◆ Goal of the exercise:
Repeat only the lines below from the one containing "Q1: NMOS IRF540" through the one containing "R7: 1.2 (NET4, VS) -> 1.2 (NET4, NET17)", inclusive, exactly as written.

◆ Material provided:
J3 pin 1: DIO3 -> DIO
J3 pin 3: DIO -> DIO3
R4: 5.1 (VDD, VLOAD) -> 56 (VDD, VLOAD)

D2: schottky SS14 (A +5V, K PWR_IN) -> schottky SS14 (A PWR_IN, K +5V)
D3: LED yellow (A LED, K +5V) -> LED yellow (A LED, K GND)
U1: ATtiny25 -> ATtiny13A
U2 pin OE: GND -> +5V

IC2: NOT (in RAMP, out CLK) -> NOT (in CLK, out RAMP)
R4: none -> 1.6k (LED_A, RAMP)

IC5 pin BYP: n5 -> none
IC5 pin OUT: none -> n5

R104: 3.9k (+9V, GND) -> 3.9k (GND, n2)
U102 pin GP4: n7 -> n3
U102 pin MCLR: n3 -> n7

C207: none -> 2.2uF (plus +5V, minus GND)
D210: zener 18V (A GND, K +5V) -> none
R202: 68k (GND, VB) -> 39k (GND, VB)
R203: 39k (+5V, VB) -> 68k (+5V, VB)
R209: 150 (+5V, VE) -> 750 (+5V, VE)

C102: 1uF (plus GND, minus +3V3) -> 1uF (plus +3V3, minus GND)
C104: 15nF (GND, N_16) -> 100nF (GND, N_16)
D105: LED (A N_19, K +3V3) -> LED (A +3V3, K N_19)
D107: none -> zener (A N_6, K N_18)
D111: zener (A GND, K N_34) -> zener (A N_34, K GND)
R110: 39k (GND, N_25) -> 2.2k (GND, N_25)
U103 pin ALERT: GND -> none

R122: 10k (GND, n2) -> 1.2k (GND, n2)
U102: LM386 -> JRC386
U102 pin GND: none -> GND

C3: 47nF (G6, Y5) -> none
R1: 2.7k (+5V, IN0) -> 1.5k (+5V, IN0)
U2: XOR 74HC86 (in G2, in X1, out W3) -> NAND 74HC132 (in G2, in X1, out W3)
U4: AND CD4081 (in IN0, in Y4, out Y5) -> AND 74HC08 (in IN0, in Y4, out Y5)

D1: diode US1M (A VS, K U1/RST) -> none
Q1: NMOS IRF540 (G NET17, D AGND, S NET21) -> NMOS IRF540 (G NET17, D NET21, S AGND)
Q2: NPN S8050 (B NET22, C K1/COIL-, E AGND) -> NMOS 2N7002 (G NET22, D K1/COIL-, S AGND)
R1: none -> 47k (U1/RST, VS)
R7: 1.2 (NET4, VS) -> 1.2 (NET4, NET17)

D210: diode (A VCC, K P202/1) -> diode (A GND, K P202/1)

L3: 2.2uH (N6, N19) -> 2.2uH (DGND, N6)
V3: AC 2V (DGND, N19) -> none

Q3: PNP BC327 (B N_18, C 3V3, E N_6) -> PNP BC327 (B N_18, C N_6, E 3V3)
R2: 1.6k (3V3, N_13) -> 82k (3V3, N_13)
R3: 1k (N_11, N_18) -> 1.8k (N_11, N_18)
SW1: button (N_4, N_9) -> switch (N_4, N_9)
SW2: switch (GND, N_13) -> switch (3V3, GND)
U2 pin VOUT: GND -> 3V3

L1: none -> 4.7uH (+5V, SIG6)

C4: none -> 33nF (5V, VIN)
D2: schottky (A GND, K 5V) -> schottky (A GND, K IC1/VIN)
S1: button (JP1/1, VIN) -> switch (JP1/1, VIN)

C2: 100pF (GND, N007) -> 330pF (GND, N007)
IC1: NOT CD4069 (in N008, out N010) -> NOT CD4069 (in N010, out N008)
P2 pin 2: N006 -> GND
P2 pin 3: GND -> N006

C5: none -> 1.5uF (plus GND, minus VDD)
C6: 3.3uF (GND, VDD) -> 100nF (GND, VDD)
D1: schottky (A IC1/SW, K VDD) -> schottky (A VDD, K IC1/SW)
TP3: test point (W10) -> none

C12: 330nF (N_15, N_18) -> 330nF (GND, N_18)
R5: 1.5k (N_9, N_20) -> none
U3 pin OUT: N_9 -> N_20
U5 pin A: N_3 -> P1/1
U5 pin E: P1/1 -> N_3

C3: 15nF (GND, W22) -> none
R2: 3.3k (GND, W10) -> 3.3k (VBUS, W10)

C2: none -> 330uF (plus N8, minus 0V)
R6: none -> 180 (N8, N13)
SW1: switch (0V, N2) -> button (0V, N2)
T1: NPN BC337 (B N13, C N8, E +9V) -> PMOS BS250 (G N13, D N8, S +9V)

◆ Finished task:
Q1: NMOS IRF540 (G NET17, D AGND, S NET21) -> NMOS IRF540 (G NET17, D NET21, S AGND)
Q2: NPN S8050 (B NET22, C K1/COIL-, E AGND) -> NMOS 2N7002 (G NET22, D K1/COIL-, S AGND)
R1: none -> 47k (U1/RST, VS)
R7: 1.2 (NET4, VS) -> 1.2 (NET4, NET17)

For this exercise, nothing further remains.